STUDY MATERIAL
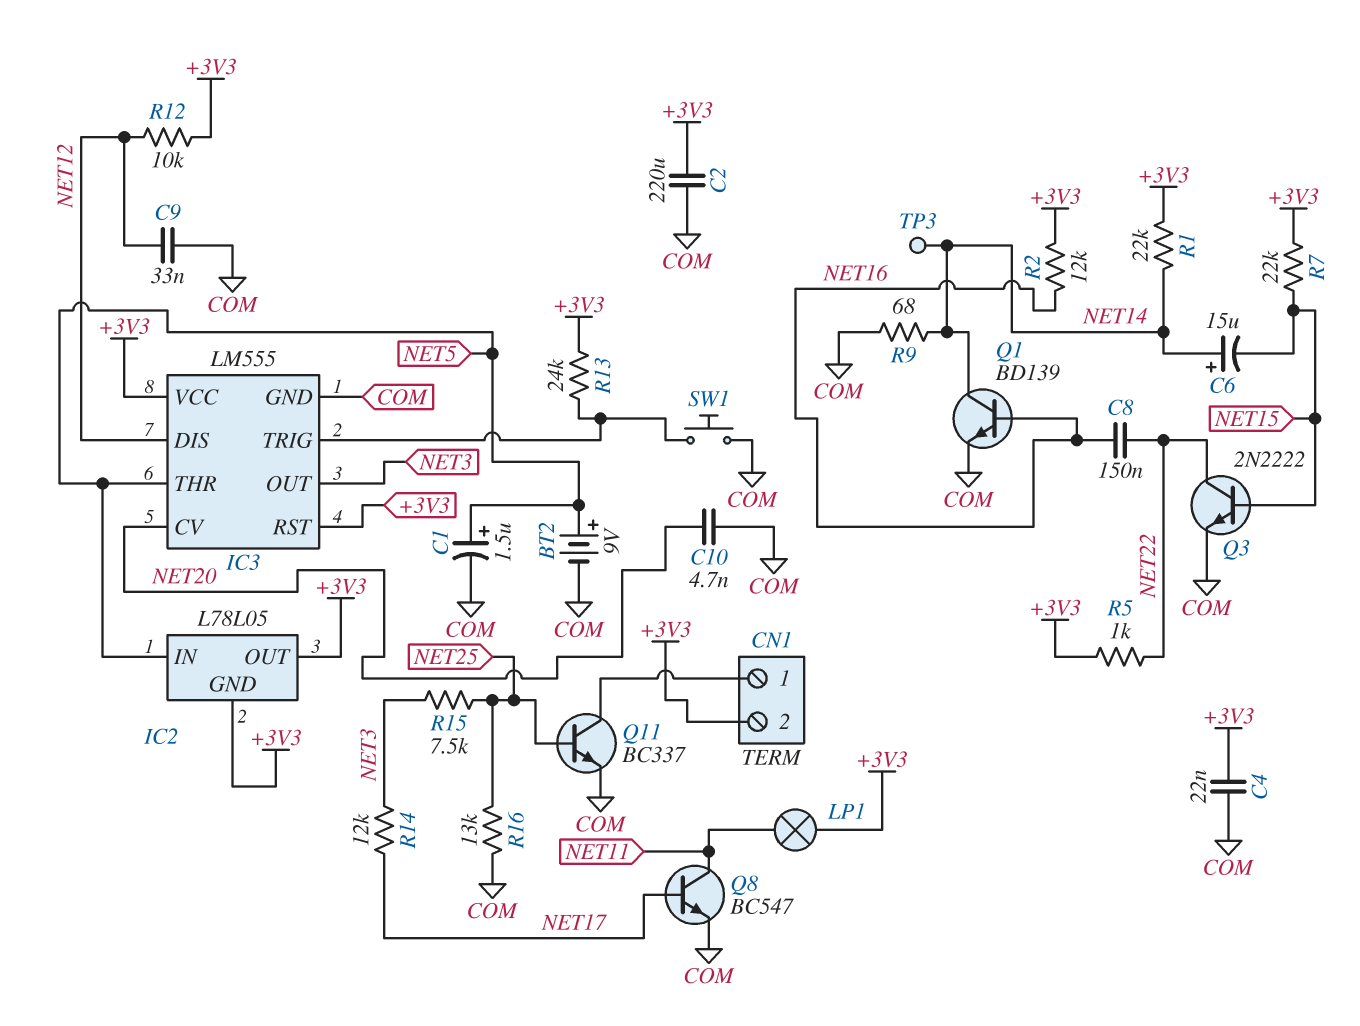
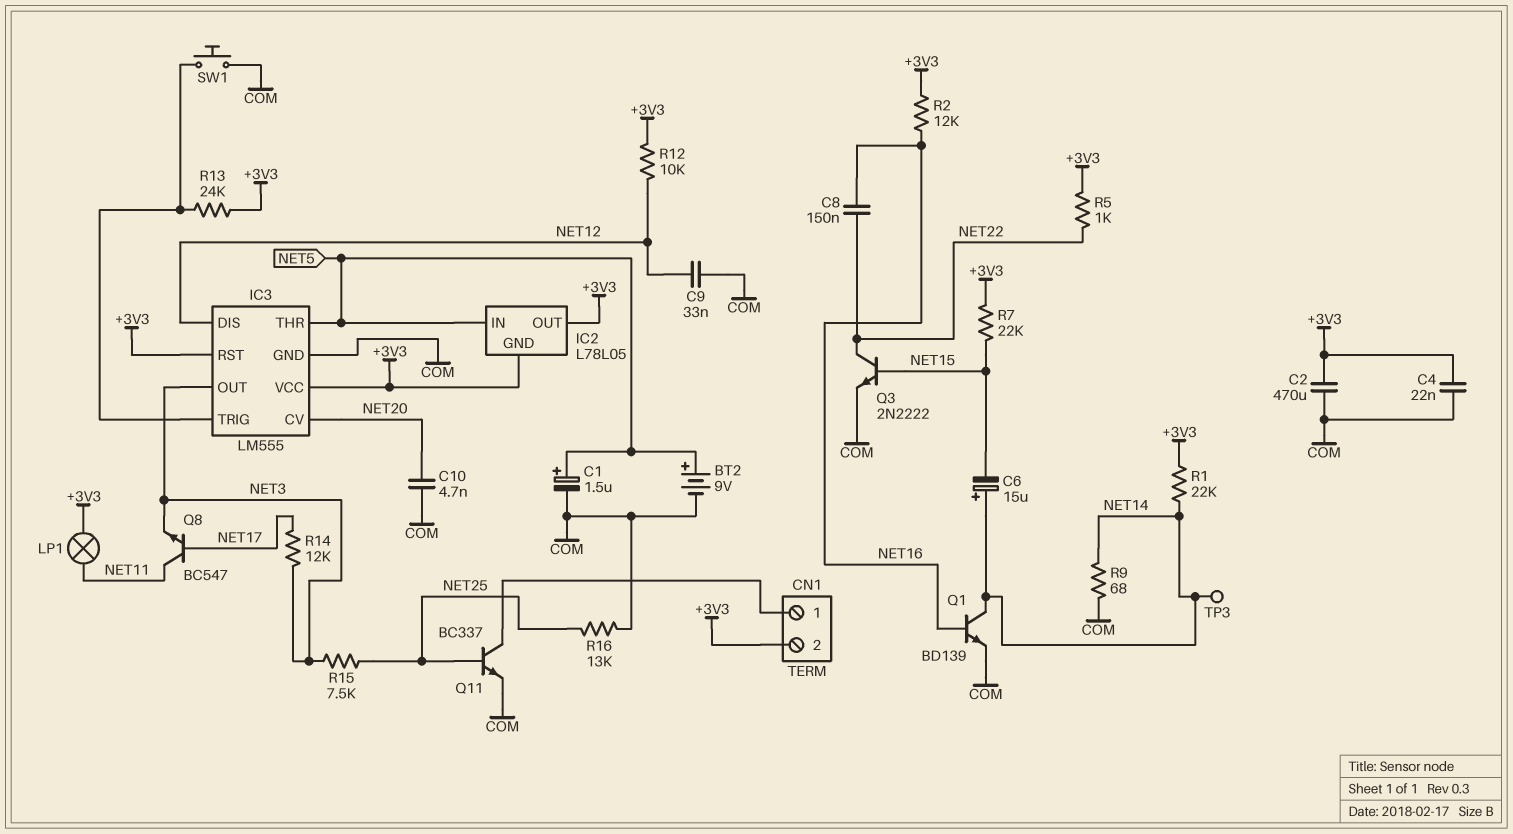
C2: 220uF (+3V3, COM) -> 470uF (+3V3, COM)
Q8: NPN BC547 (B NET17, C NET11, E COM) -> NPN BC547 (B NET17, C NET11, E NET3)

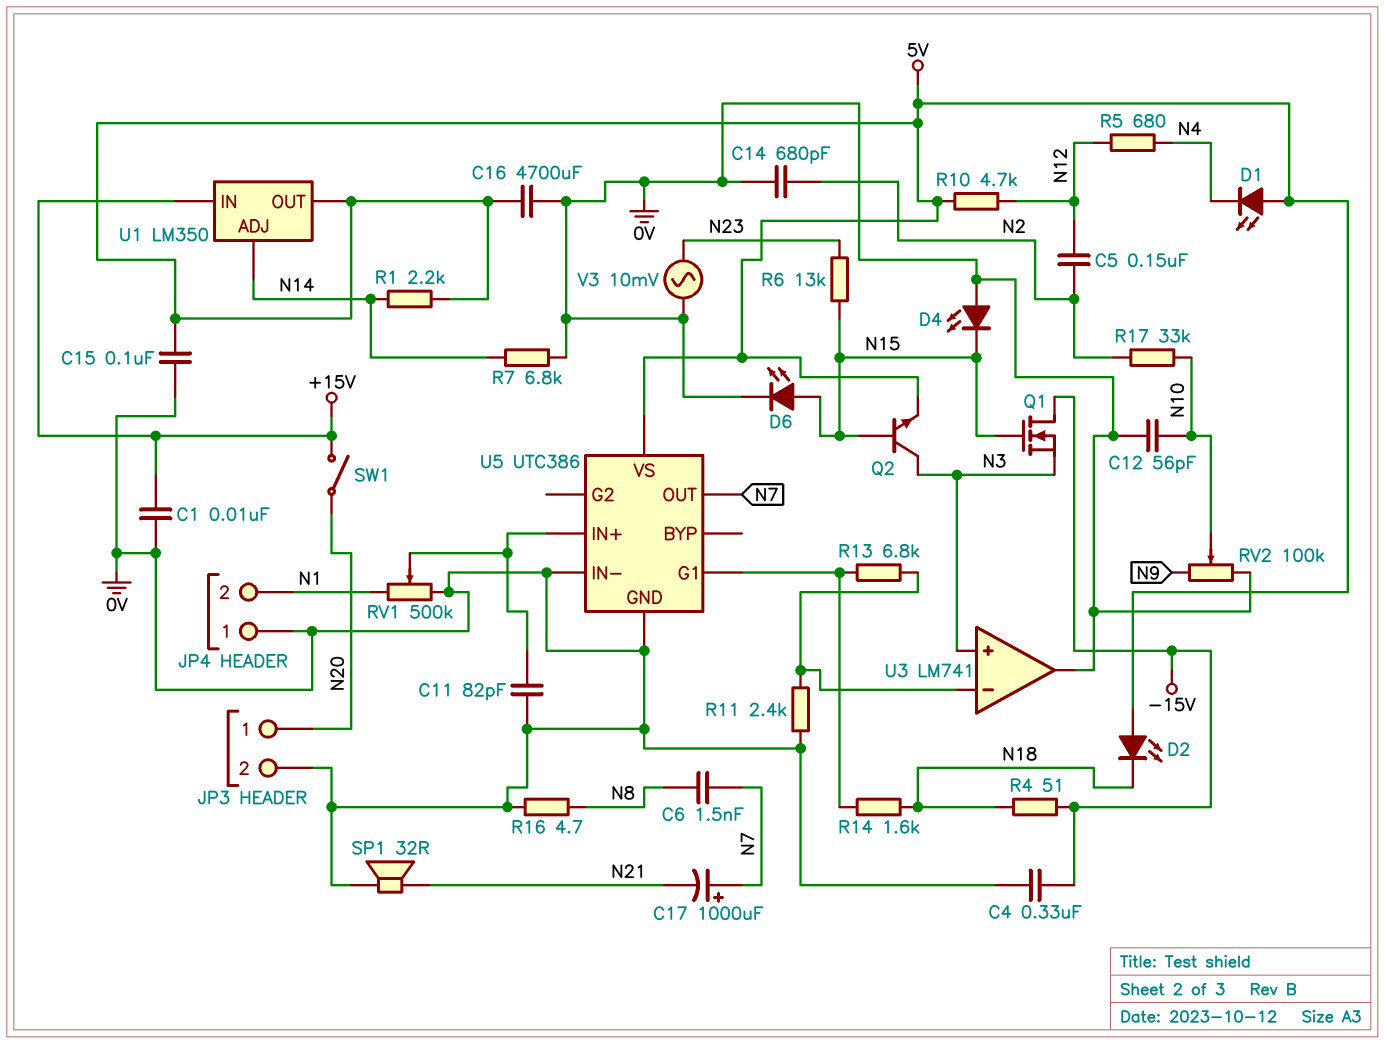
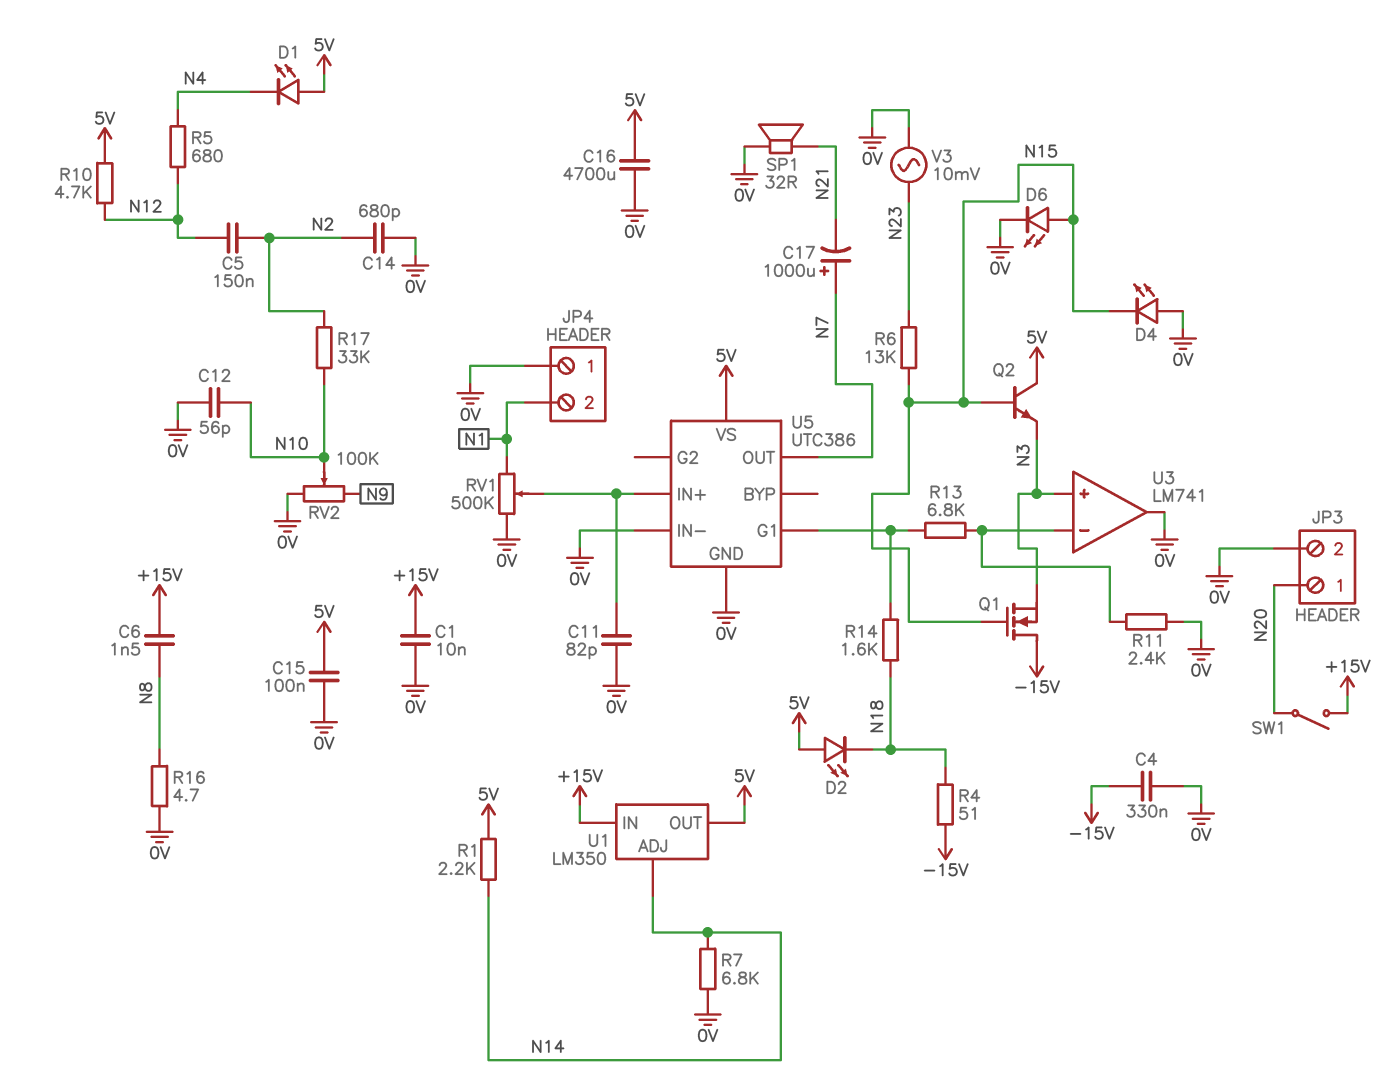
C6: 1.5nF (N7, N8) -> 1.5nF (+15V, N8)
Q2: NPN (B N15, C N3, E 5V) -> NPN (B N15, C 5V, E N3)

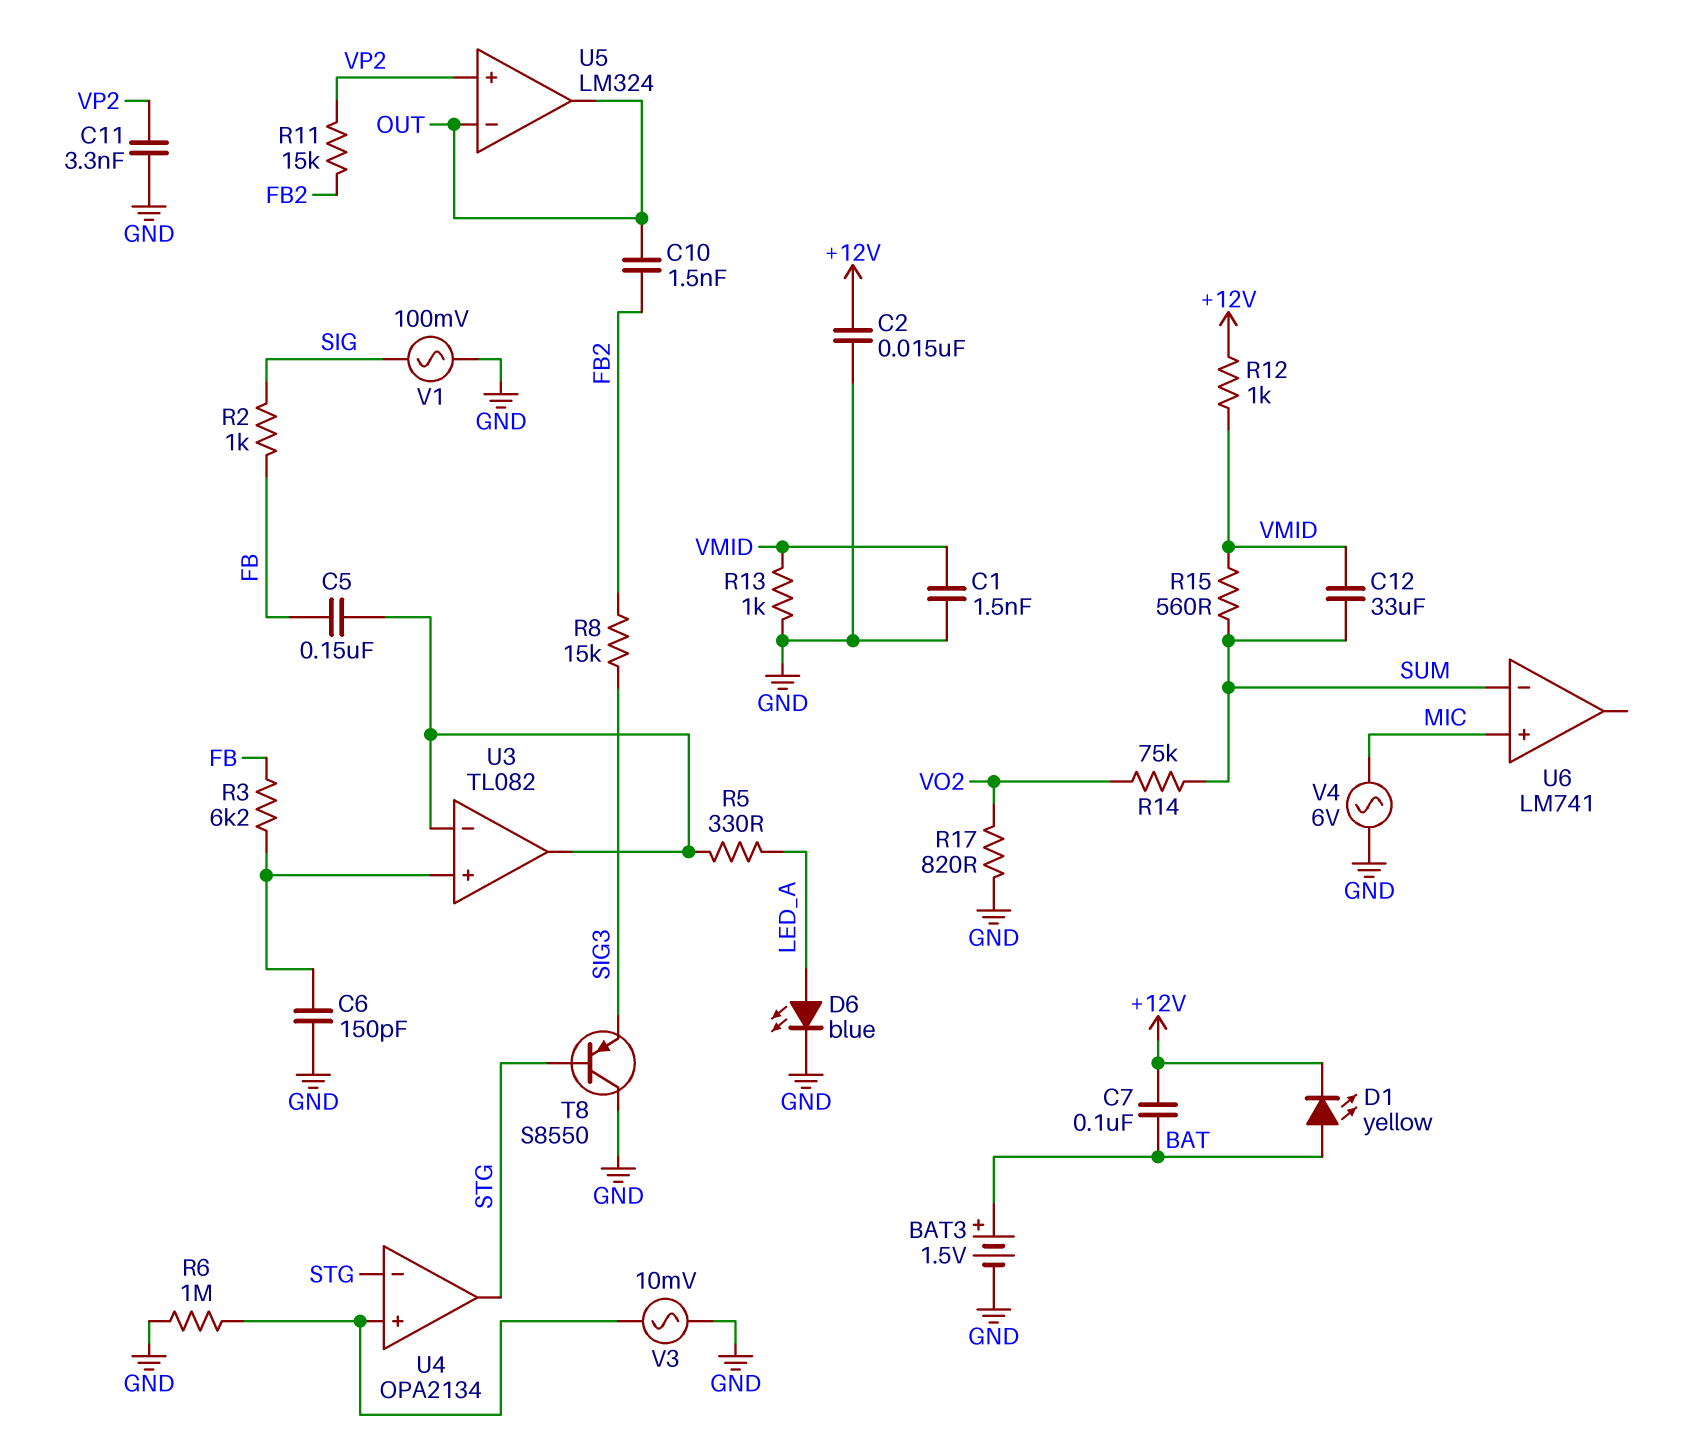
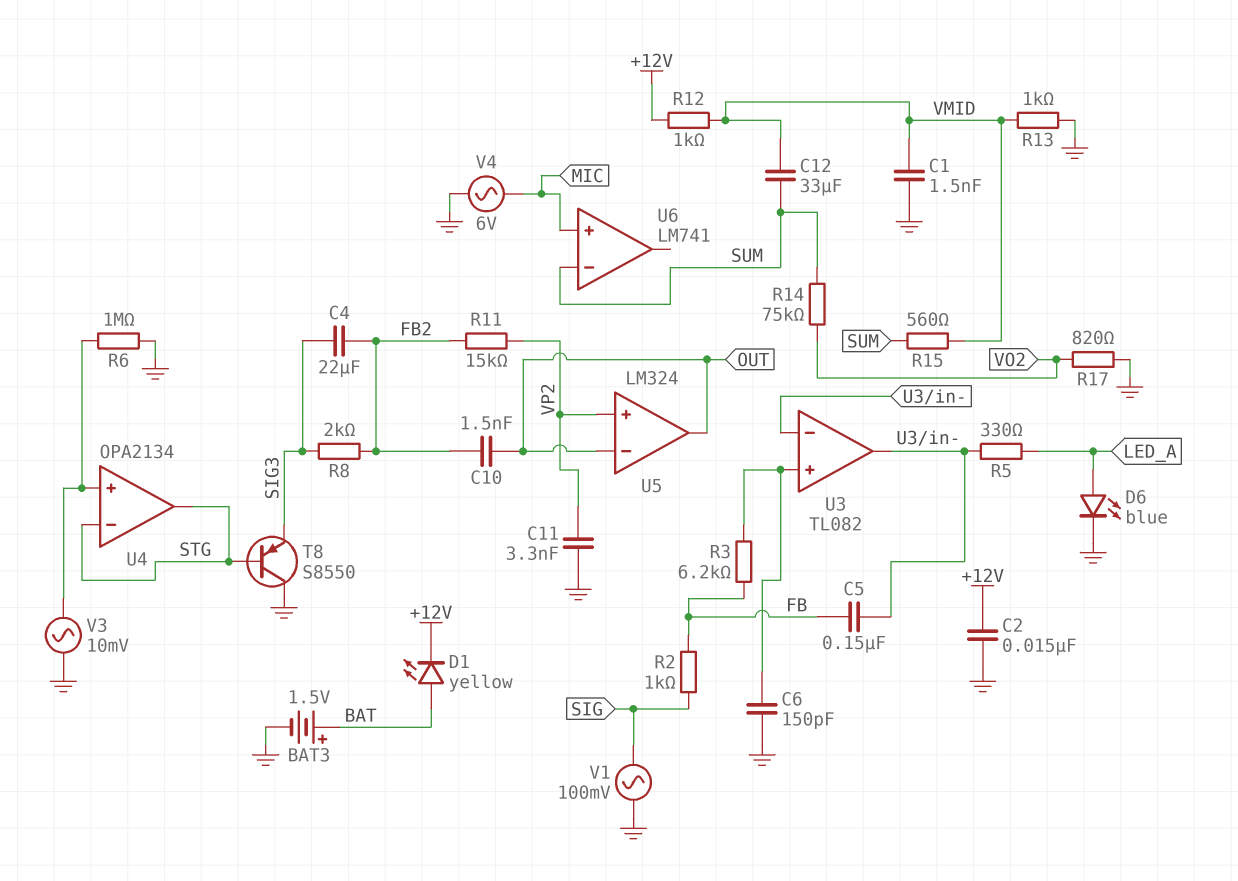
C4: none -> 22uF (FB2, SIG3)
C7: 100nF (+12V, BAT) -> none
R8: 15k (FB2, SIG3) -> 2k (FB2, SIG3)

TASK DESCRIPTION
The records above should be duplicated exactly, with none of their pictures kept.

THE COMPLETED TASK
C2: 220uF (+3V3, COM) -> 470uF (+3V3, COM)
Q8: NPN BC547 (B NET17, C NET11, E COM) -> NPN BC547 (B NET17, C NET11, E NET3)

C6: 1.5nF (N7, N8) -> 1.5nF (+15V, N8)
Q2: NPN (B N15, C N3, E 5V) -> NPN (B N15, C 5V, E N3)

C4: none -> 22uF (FB2, SIG3)
C7: 100nF (+12V, BAT) -> none
R8: 15k (FB2, SIG3) -> 2k (FB2, SIG3)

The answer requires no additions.